Work item: Every entry must be repeated exactly. Exclude all pictures.

Collected data:
=-=-=-=-=
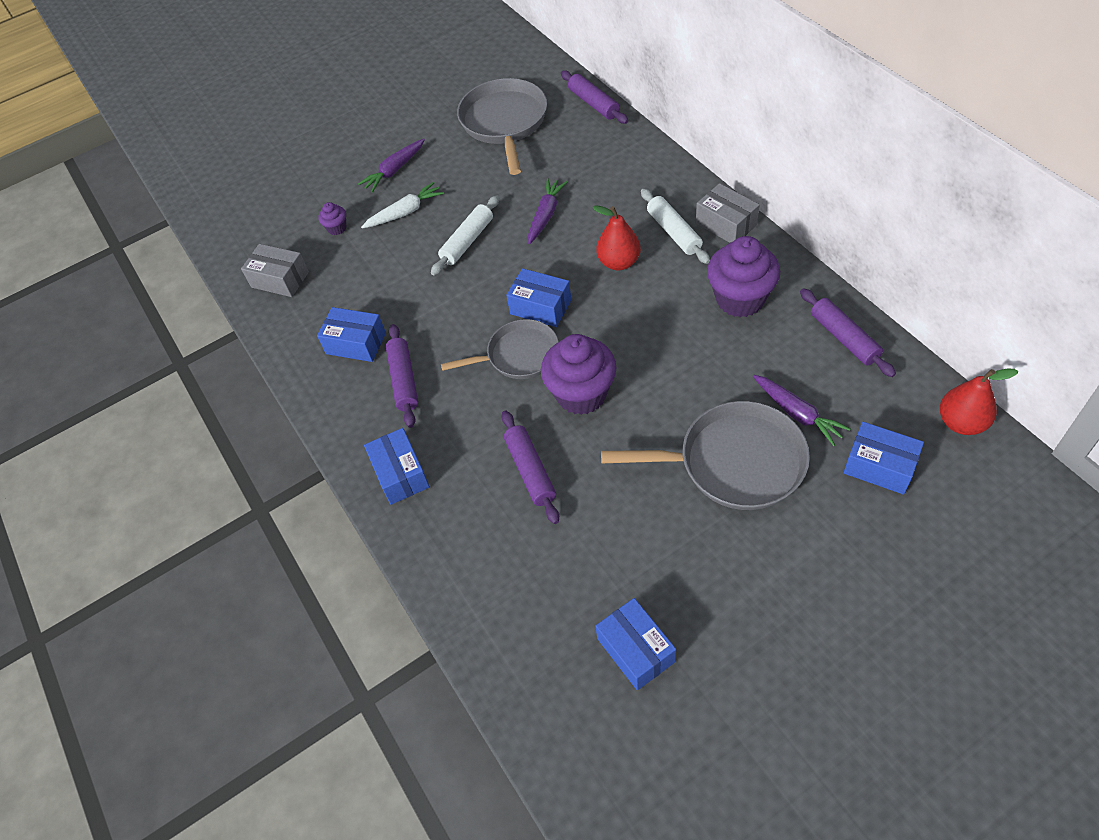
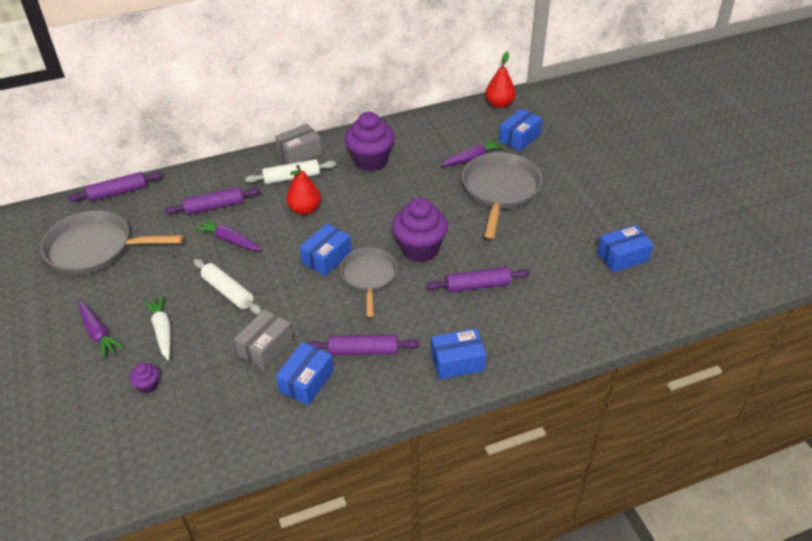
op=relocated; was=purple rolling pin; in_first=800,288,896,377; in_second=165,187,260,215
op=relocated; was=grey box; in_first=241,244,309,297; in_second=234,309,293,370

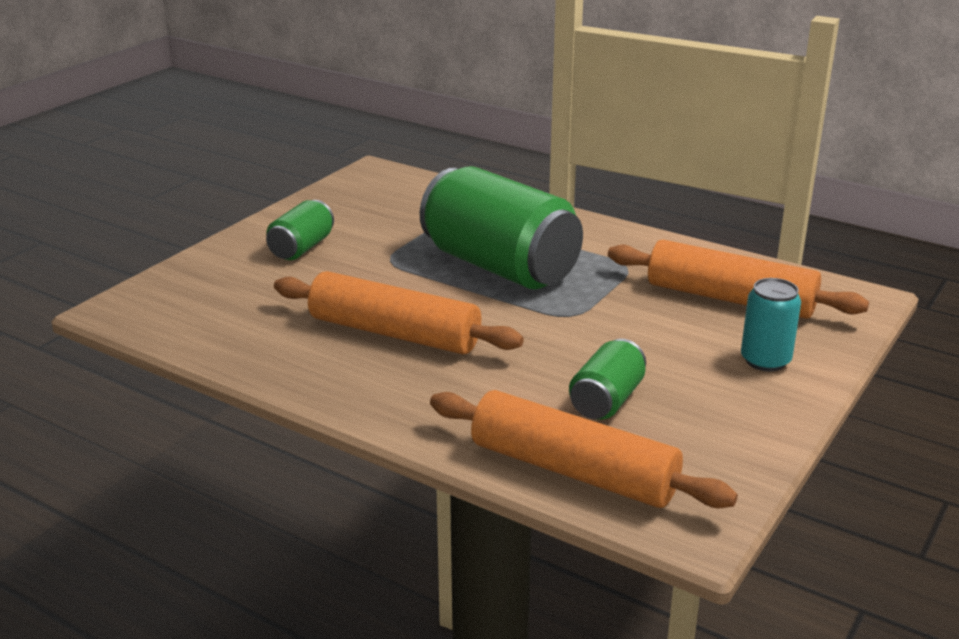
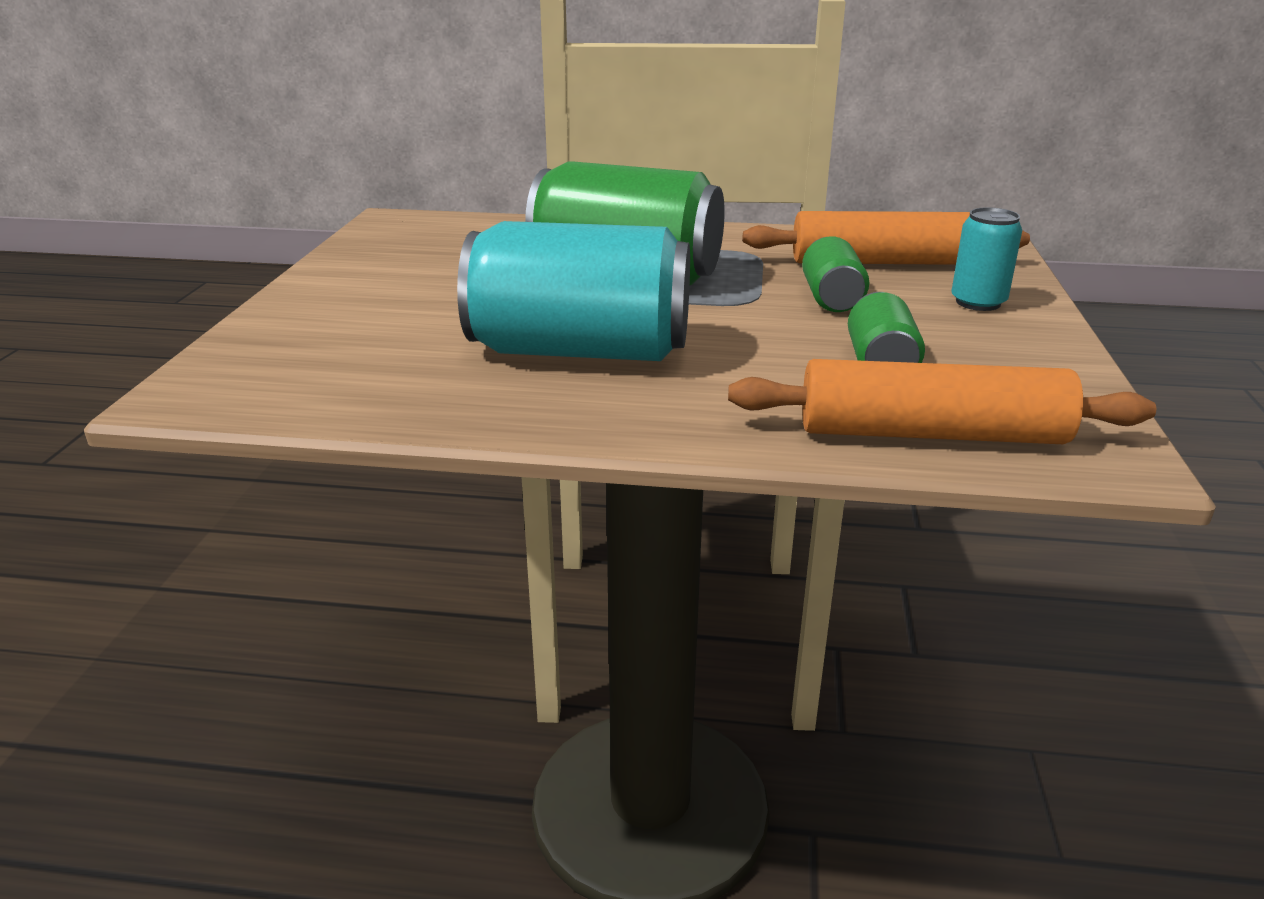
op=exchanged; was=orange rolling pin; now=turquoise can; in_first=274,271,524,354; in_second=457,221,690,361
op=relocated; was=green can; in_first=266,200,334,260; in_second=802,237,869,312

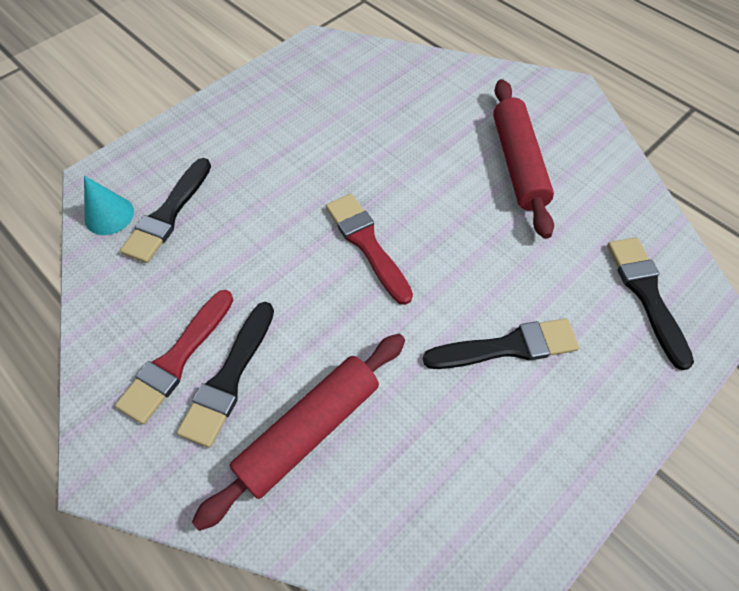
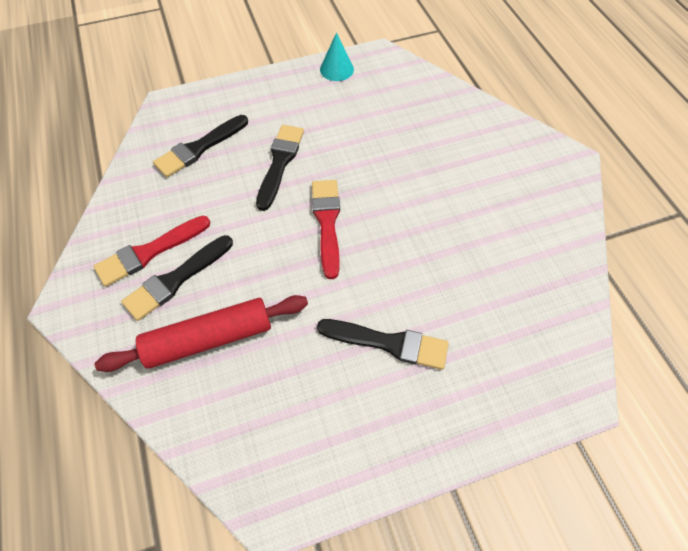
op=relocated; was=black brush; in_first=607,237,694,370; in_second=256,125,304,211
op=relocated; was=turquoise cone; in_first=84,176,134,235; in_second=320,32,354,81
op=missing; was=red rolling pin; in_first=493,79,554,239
=-=-=-=-=
Result of this task:
op=relocated; was=purple rolling pin; in_first=800,288,896,377; in_second=165,187,260,215
op=relocated; was=grey box; in_first=241,244,309,297; in_second=234,309,293,370

op=exchanged; was=orange rolling pin; now=turquoise can; in_first=274,271,524,354; in_second=457,221,690,361
op=relocated; was=green can; in_first=266,200,334,260; in_second=802,237,869,312

op=relocated; was=black brush; in_first=607,237,694,370; in_second=256,125,304,211
op=relocated; was=turquoise cone; in_first=84,176,134,235; in_second=320,32,354,81
op=missing; was=red rolling pin; in_first=493,79,554,239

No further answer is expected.